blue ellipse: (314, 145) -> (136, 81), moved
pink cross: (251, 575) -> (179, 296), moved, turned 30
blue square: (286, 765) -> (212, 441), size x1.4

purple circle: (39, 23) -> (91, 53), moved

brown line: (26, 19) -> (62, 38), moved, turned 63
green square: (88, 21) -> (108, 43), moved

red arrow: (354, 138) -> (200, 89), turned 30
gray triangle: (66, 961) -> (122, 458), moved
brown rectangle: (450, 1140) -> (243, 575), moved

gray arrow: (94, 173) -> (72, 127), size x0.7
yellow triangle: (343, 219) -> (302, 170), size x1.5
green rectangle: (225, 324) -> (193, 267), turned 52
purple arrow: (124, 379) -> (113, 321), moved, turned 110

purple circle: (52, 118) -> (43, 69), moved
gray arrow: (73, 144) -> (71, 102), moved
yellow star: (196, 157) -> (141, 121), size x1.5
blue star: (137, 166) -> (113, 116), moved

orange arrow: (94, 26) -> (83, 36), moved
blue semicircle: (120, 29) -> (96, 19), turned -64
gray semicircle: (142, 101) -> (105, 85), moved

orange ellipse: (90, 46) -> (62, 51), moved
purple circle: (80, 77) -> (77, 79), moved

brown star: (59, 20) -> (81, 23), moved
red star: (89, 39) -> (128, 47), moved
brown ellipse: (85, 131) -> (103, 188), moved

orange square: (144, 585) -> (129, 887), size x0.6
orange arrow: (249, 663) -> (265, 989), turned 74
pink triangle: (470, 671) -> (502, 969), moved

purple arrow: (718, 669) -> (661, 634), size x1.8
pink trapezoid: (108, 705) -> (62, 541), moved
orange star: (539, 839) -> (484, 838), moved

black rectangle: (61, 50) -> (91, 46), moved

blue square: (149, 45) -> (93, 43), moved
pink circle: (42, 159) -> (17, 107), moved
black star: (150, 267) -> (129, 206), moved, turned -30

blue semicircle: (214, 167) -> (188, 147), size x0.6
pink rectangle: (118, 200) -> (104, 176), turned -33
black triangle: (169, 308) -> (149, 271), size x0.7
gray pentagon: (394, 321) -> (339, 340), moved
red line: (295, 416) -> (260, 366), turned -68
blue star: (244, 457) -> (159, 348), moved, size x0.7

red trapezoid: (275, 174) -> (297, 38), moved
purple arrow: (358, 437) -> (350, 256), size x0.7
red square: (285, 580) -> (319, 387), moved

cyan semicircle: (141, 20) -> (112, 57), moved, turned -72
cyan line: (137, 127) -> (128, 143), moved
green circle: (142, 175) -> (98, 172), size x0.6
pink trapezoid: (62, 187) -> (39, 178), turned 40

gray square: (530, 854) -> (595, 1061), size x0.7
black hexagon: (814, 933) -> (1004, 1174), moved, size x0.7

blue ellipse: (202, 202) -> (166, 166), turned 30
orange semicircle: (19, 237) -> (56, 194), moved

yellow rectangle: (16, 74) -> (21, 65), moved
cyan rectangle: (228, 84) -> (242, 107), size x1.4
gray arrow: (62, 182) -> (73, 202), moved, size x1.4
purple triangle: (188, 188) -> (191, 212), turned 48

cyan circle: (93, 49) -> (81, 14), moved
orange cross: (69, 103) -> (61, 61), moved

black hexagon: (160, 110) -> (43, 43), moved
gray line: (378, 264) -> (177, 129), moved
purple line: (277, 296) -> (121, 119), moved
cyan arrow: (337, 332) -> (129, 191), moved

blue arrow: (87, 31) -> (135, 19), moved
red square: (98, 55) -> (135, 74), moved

Task description:
All of the entries, from the first line to the last, should be duplicated exactly.

Result:
blue ellipse: (314, 145) -> (136, 81), moved
pink cross: (251, 575) -> (179, 296), moved, turned 30
blue square: (286, 765) -> (212, 441), size x1.4

purple circle: (39, 23) -> (91, 53), moved

brown line: (26, 19) -> (62, 38), moved, turned 63
green square: (88, 21) -> (108, 43), moved

red arrow: (354, 138) -> (200, 89), turned 30
gray triangle: (66, 961) -> (122, 458), moved
brown rectangle: (450, 1140) -> (243, 575), moved

gray arrow: (94, 173) -> (72, 127), size x0.7
yellow triangle: (343, 219) -> (302, 170), size x1.5
green rectangle: (225, 324) -> (193, 267), turned 52
purple arrow: (124, 379) -> (113, 321), moved, turned 110

purple circle: (52, 118) -> (43, 69), moved
gray arrow: (73, 144) -> (71, 102), moved
yellow star: (196, 157) -> (141, 121), size x1.5
blue star: (137, 166) -> (113, 116), moved

orange arrow: (94, 26) -> (83, 36), moved
blue semicircle: (120, 29) -> (96, 19), turned -64
gray semicircle: (142, 101) -> (105, 85), moved

orange ellipse: (90, 46) -> (62, 51), moved
purple circle: (80, 77) -> (77, 79), moved

brown star: (59, 20) -> (81, 23), moved
red star: (89, 39) -> (128, 47), moved
brown ellipse: (85, 131) -> (103, 188), moved

orange square: (144, 585) -> (129, 887), size x0.6
orange arrow: (249, 663) -> (265, 989), turned 74
pink triangle: (470, 671) -> (502, 969), moved

purple arrow: (718, 669) -> (661, 634), size x1.8
pink trapezoid: (108, 705) -> (62, 541), moved
orange star: (539, 839) -> (484, 838), moved

black rectangle: (61, 50) -> (91, 46), moved

blue square: (149, 45) -> (93, 43), moved
pink circle: (42, 159) -> (17, 107), moved
black star: (150, 267) -> (129, 206), moved, turned -30

blue semicircle: (214, 167) -> (188, 147), size x0.6
pink rectangle: (118, 200) -> (104, 176), turned -33
black triangle: (169, 308) -> (149, 271), size x0.7
gray pentagon: (394, 321) -> (339, 340), moved
red line: (295, 416) -> (260, 366), turned -68
blue star: (244, 457) -> (159, 348), moved, size x0.7

red trapezoid: (275, 174) -> (297, 38), moved
purple arrow: (358, 437) -> (350, 256), size x0.7
red square: (285, 580) -> (319, 387), moved

cyan semicircle: (141, 20) -> (112, 57), moved, turned -72
cyan line: (137, 127) -> (128, 143), moved
green circle: (142, 175) -> (98, 172), size x0.6
pink trapezoid: (62, 187) -> (39, 178), turned 40

gray square: (530, 854) -> (595, 1061), size x0.7
black hexagon: (814, 933) -> (1004, 1174), moved, size x0.7

blue ellipse: (202, 202) -> (166, 166), turned 30
orange semicircle: (19, 237) -> (56, 194), moved

yellow rectangle: (16, 74) -> (21, 65), moved
cyan rectangle: (228, 84) -> (242, 107), size x1.4
gray arrow: (62, 182) -> (73, 202), moved, size x1.4
purple triangle: (188, 188) -> (191, 212), turned 48

cyan circle: (93, 49) -> (81, 14), moved
orange cross: (69, 103) -> (61, 61), moved

black hexagon: (160, 110) -> (43, 43), moved
gray line: (378, 264) -> (177, 129), moved
purple line: (277, 296) -> (121, 119), moved
cyan arrow: (337, 332) -> (129, 191), moved

blue arrow: (87, 31) -> (135, 19), moved
red square: (98, 55) -> (135, 74), moved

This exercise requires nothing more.